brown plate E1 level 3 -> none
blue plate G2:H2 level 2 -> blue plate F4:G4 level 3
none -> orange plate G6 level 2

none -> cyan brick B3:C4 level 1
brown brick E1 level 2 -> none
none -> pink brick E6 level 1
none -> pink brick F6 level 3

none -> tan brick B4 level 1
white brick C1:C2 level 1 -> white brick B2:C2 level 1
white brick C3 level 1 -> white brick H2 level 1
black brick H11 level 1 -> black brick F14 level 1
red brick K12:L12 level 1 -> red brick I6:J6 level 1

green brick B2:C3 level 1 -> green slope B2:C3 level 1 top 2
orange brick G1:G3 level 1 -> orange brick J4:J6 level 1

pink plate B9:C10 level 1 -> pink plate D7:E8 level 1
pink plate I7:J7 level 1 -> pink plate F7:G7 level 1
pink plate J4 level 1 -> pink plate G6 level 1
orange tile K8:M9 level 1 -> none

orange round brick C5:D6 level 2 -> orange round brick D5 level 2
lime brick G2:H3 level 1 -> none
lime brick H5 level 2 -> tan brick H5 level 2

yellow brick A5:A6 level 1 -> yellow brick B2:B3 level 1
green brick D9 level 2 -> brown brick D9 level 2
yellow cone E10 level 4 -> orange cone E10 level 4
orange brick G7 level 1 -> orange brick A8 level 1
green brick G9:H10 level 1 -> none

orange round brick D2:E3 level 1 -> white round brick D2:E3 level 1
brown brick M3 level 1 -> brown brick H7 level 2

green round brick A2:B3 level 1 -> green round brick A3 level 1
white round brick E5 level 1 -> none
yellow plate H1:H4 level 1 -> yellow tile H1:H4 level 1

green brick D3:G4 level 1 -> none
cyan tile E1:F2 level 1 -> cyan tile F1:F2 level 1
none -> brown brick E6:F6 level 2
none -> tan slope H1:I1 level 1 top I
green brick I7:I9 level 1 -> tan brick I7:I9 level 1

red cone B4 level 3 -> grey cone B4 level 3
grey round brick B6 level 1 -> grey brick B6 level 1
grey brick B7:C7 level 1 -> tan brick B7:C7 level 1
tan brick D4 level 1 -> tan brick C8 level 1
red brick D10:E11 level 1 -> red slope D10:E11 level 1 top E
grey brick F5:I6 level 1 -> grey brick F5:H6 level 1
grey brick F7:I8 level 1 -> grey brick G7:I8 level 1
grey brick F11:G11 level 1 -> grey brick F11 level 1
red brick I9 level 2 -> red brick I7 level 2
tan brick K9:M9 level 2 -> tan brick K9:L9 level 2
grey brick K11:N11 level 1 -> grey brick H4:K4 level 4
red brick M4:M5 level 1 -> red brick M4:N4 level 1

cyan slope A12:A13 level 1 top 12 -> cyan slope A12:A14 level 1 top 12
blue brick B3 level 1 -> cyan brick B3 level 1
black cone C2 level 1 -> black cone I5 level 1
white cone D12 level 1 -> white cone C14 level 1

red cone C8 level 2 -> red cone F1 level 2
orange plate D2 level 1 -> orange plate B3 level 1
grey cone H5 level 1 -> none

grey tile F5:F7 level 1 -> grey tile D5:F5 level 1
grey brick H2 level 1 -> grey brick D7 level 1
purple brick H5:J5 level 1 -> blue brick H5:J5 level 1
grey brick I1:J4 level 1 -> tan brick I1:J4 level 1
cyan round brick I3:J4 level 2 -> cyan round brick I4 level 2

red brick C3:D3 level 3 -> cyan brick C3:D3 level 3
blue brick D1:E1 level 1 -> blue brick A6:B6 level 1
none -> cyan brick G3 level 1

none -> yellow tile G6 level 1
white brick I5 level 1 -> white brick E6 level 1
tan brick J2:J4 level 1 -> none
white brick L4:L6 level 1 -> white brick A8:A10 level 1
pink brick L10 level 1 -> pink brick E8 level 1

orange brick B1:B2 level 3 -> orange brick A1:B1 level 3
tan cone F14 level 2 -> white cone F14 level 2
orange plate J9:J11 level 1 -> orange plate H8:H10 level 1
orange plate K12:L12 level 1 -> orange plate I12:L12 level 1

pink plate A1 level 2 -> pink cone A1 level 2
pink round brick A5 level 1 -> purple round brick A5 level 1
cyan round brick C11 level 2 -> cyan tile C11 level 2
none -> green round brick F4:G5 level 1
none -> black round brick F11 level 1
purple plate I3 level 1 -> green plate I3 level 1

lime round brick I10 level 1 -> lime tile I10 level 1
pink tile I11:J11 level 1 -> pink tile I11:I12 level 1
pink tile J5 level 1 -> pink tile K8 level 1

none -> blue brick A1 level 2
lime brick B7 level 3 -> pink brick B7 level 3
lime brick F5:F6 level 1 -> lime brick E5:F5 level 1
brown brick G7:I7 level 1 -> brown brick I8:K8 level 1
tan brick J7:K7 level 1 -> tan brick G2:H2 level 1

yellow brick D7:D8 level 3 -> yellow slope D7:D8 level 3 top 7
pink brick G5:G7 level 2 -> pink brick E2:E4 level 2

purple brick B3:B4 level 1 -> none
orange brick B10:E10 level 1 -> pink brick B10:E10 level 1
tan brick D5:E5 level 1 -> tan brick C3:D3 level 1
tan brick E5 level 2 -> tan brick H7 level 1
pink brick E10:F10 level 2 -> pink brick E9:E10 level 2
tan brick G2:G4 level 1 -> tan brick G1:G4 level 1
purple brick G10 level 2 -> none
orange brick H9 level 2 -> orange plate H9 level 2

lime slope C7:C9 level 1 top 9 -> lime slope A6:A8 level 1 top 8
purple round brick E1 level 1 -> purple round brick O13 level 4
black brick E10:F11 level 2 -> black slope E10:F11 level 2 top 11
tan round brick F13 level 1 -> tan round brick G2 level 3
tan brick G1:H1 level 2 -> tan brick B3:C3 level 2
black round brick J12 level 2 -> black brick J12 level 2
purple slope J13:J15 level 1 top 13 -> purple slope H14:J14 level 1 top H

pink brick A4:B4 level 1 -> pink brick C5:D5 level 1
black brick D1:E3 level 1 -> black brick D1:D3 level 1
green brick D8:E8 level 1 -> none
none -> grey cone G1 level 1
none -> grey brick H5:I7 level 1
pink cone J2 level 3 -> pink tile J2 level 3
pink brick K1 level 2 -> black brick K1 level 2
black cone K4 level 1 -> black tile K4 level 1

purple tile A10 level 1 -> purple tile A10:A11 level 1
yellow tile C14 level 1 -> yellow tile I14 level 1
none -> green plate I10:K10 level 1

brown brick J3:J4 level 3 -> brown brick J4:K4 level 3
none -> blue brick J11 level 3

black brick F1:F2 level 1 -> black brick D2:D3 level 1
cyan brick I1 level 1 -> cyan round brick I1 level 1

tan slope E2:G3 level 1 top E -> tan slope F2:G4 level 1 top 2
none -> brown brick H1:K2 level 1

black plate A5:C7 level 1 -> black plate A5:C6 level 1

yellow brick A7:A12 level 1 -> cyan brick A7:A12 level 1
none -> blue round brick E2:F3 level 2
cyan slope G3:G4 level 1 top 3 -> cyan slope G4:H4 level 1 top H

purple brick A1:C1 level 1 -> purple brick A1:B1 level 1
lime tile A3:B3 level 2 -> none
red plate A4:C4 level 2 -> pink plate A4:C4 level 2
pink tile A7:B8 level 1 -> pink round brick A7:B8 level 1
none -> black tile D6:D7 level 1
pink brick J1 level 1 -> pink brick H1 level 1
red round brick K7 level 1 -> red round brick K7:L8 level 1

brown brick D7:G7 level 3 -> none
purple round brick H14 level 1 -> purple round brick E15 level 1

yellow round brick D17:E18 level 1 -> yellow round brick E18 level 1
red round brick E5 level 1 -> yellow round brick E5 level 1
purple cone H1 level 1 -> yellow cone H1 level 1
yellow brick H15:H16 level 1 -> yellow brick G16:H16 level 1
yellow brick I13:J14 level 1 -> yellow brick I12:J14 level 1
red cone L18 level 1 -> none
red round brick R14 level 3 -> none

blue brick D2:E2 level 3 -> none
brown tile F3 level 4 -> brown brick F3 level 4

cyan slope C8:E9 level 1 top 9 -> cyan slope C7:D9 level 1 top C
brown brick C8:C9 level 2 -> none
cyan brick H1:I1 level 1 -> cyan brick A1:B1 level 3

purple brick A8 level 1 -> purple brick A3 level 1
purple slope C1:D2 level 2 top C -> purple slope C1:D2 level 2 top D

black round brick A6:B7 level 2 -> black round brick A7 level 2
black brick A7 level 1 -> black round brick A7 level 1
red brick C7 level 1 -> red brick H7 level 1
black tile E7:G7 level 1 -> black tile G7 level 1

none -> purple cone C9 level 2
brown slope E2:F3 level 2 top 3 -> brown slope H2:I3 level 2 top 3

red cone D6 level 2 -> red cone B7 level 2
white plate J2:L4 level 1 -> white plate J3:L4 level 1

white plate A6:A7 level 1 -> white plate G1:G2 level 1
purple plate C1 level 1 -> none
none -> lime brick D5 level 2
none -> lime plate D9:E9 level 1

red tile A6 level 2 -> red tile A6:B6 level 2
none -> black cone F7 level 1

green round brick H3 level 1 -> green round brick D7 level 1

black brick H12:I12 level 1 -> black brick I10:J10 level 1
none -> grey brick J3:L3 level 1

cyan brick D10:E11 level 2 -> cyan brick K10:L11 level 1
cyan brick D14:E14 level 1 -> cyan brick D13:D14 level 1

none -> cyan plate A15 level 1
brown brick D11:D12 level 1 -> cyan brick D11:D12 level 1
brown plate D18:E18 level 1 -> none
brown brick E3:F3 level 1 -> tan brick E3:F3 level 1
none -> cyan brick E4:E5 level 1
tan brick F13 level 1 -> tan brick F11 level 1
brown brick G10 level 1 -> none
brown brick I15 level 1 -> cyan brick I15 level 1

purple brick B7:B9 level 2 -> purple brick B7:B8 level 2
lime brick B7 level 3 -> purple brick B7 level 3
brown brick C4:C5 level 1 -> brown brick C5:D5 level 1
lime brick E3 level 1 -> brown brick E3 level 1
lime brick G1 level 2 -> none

==*==

| What needs to be done |
Please state the number of lines in the data above that hold the word "blue", without any other text.

| Solved exercise |
8